* Problem:
Instruction for the data below: set down exactly the lines from the line with "camera: 50 degrees left, 20 degrees down" to the line with "gone | dumbbell", inclusive, and no others.

--- START ---

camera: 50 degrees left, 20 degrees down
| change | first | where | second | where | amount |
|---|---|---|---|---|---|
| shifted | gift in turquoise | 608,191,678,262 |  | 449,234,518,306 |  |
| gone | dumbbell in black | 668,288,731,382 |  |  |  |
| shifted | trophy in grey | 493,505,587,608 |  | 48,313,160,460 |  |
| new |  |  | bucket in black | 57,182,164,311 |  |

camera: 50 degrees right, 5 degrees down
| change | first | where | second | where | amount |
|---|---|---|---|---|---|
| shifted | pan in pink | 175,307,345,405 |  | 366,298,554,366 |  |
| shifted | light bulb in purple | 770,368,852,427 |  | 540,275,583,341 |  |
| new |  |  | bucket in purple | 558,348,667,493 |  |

--- END ---
--- START ---

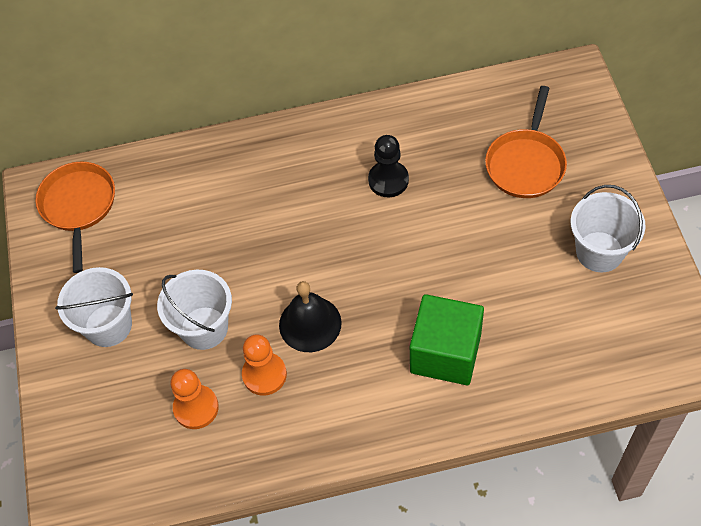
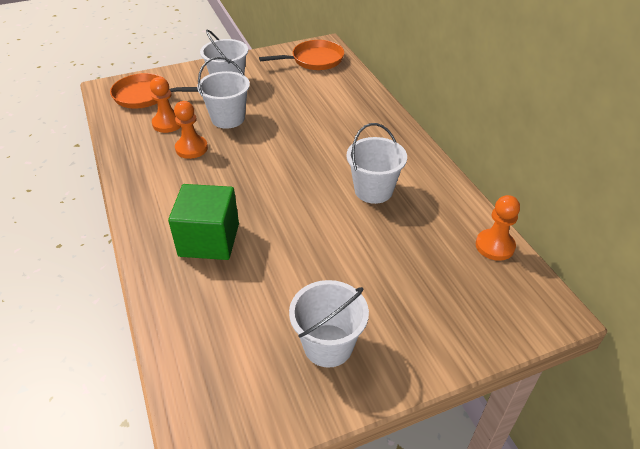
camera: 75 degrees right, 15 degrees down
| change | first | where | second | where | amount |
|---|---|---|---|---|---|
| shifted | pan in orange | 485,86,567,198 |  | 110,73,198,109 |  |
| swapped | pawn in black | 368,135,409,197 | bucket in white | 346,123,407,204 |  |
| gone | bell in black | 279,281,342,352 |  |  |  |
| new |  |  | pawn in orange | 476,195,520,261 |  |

--- END ---
--- START ---

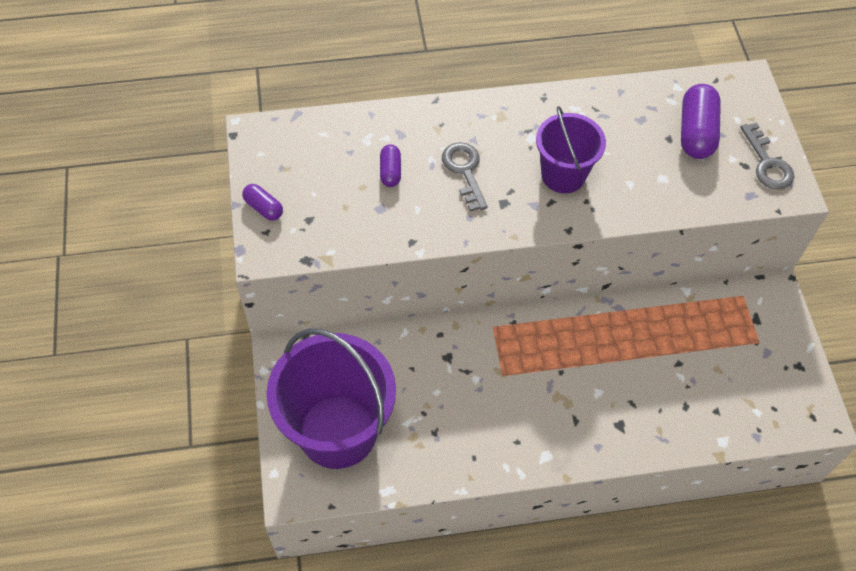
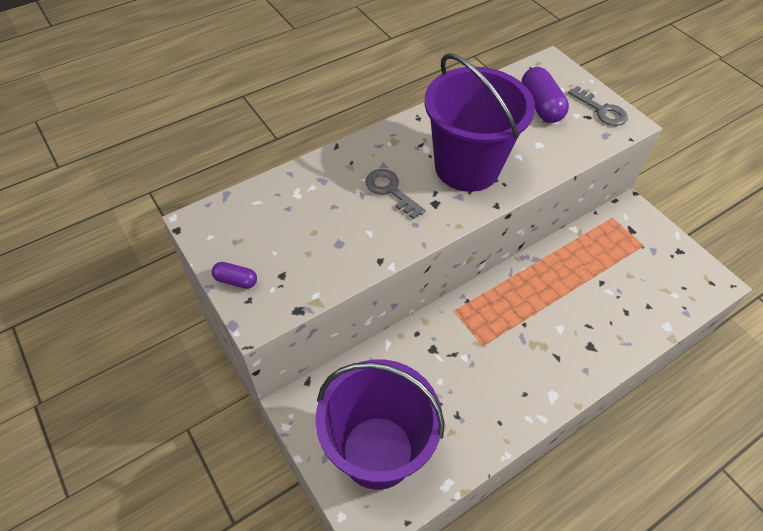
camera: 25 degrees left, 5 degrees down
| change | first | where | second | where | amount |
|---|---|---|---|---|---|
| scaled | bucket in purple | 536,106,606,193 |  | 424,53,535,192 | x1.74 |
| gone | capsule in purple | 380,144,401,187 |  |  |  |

--- END ---

* Solution to the exercise:
camera: 50 degrees left, 20 degrees down
| change | first | where | second | where | amount |
|---|---|---|---|---|---|
| shifted | gift in turquoise | 608,191,678,262 |  | 449,234,518,306 |  |
| gone | dumbbell in black | 668,288,731,382 |  |  |  |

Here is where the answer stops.